[[ Input material, beginning ]]

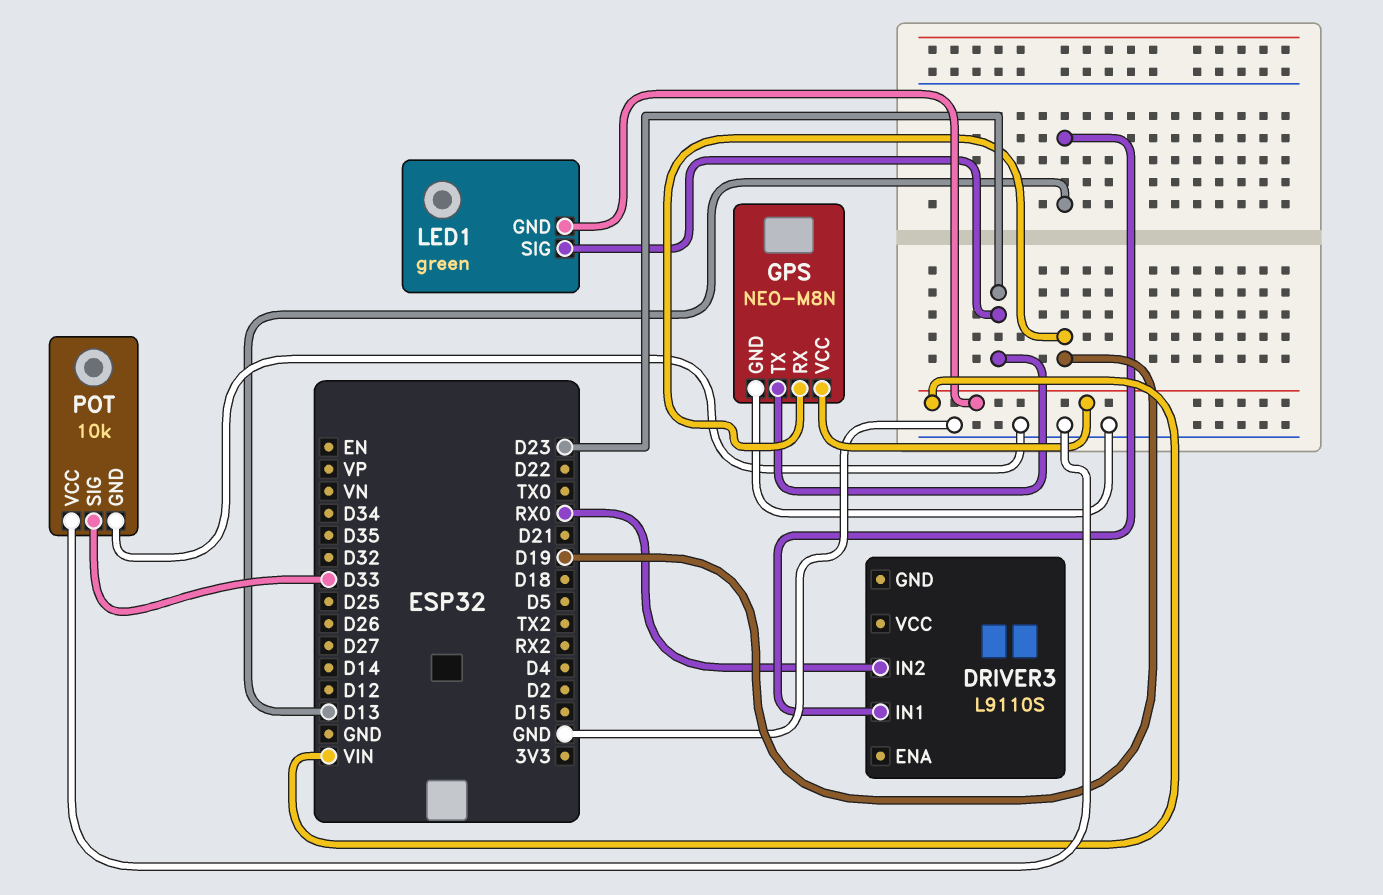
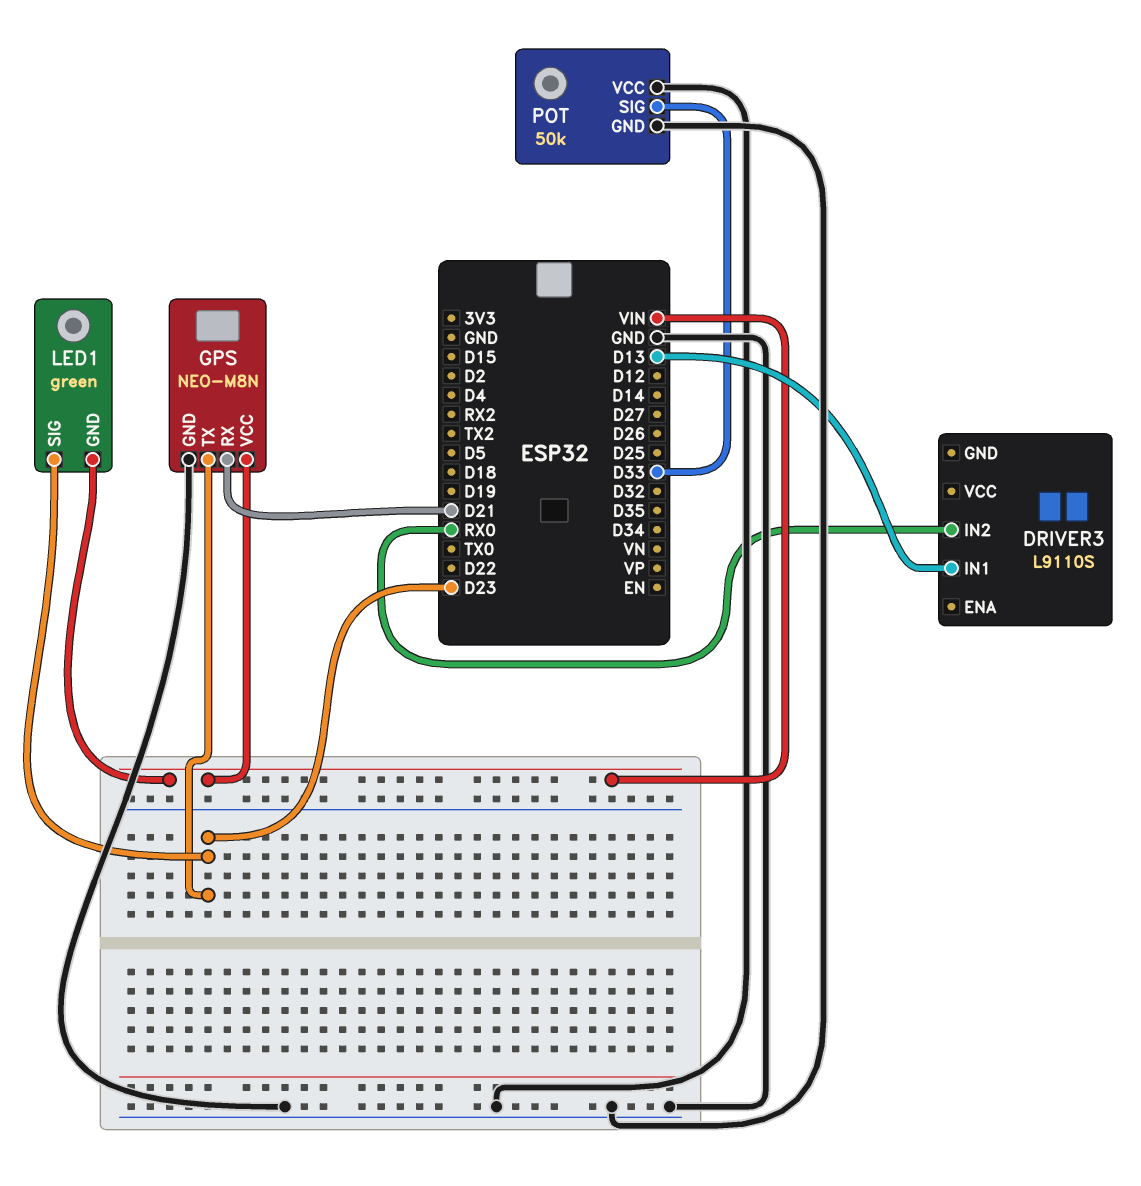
GPS pin RX: D19 -> D21
POT: 10k -> 50k

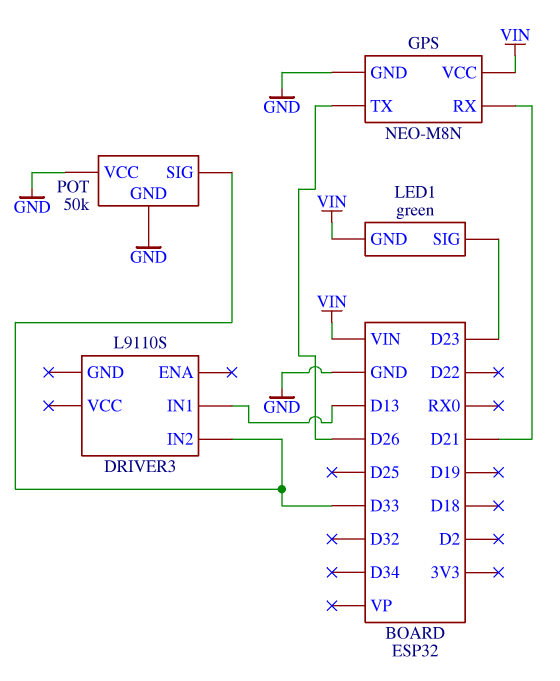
DRIVER3 pin IN2: RX0 -> D33
GPS pin TX: D23 -> D26

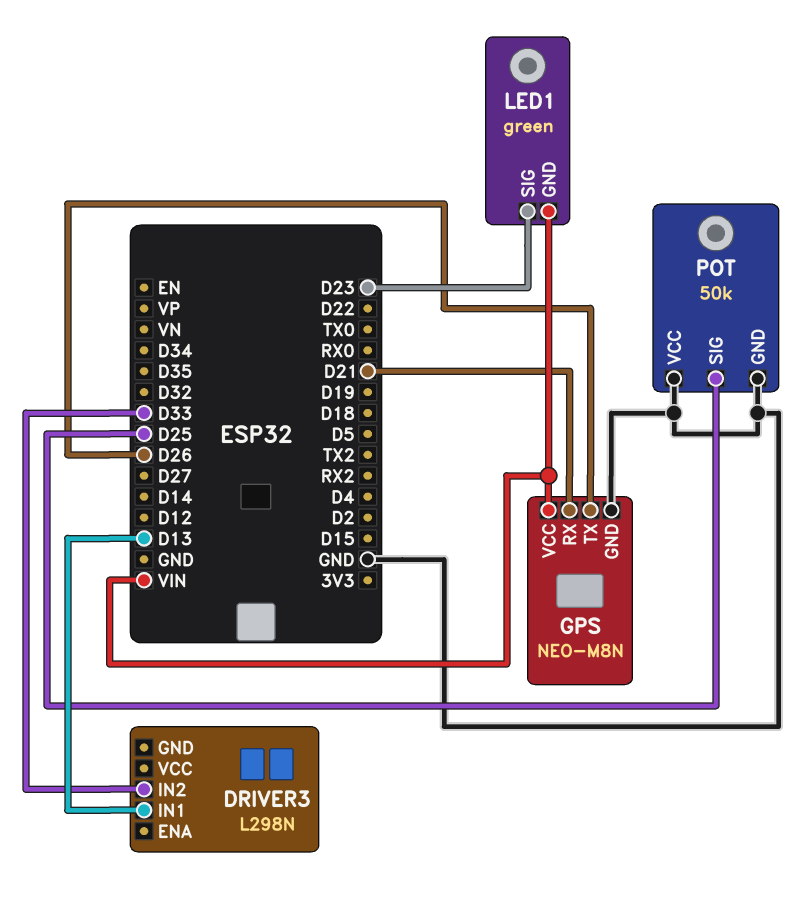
DRIVER3: L9110S -> L298N
POT pin SIG: D33 -> D25

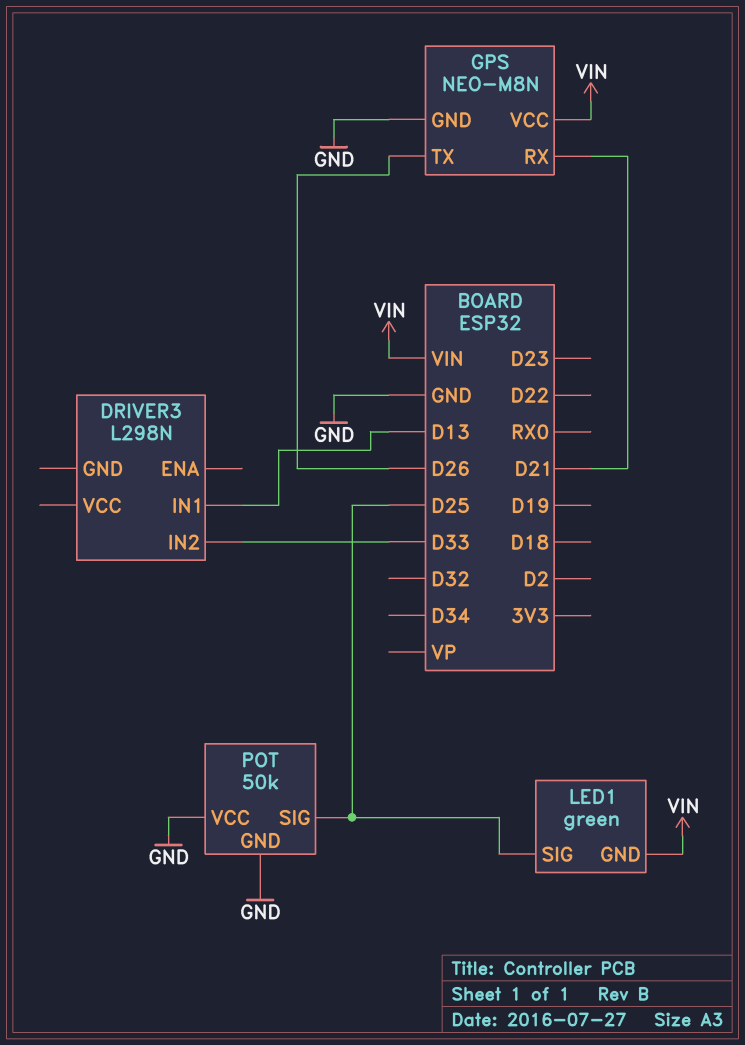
LED1 pin SIG: D23 -> D25

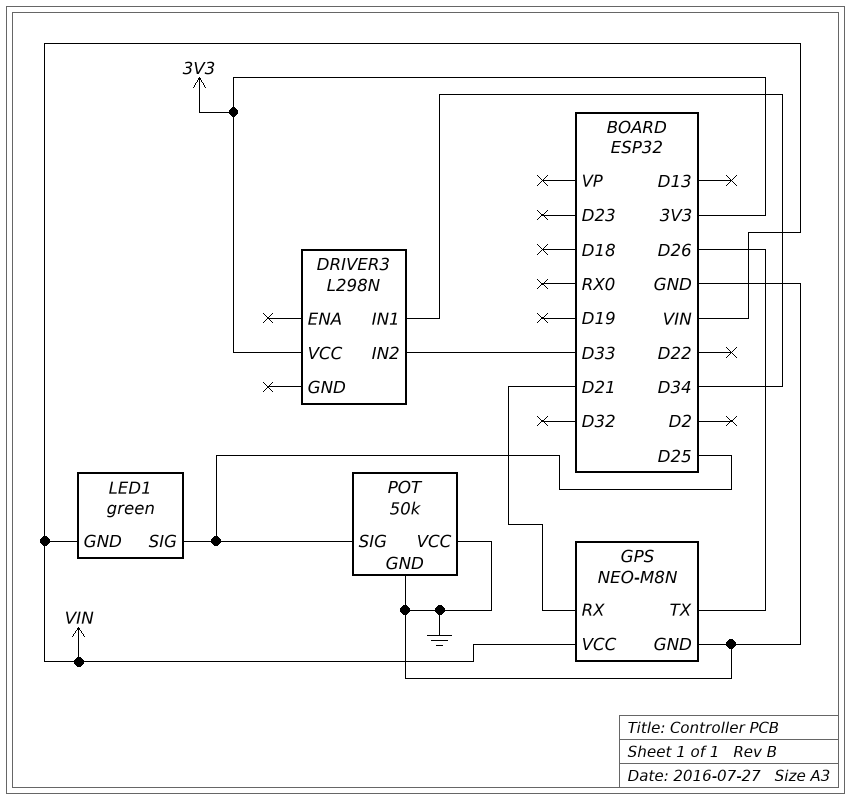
DRIVER3 pin IN1: D13 -> D34
DRIVER3 pin VCC: none -> 3V3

[[ Input material, end ]]

▶ [What the task asks]:
Before answering, please find the line containing "DRIVER3 pin IN2: RX0 -> D33" above, then copy exactly from it through the last line of the entries, both included, without pictures.

▶ [Answer section]:
DRIVER3 pin IN2: RX0 -> D33
GPS pin TX: D23 -> D26

DRIVER3: L9110S -> L298N
POT pin SIG: D33 -> D25

LED1 pin SIG: D23 -> D25

DRIVER3 pin IN1: D13 -> D34
DRIVER3 pin VCC: none -> 3V3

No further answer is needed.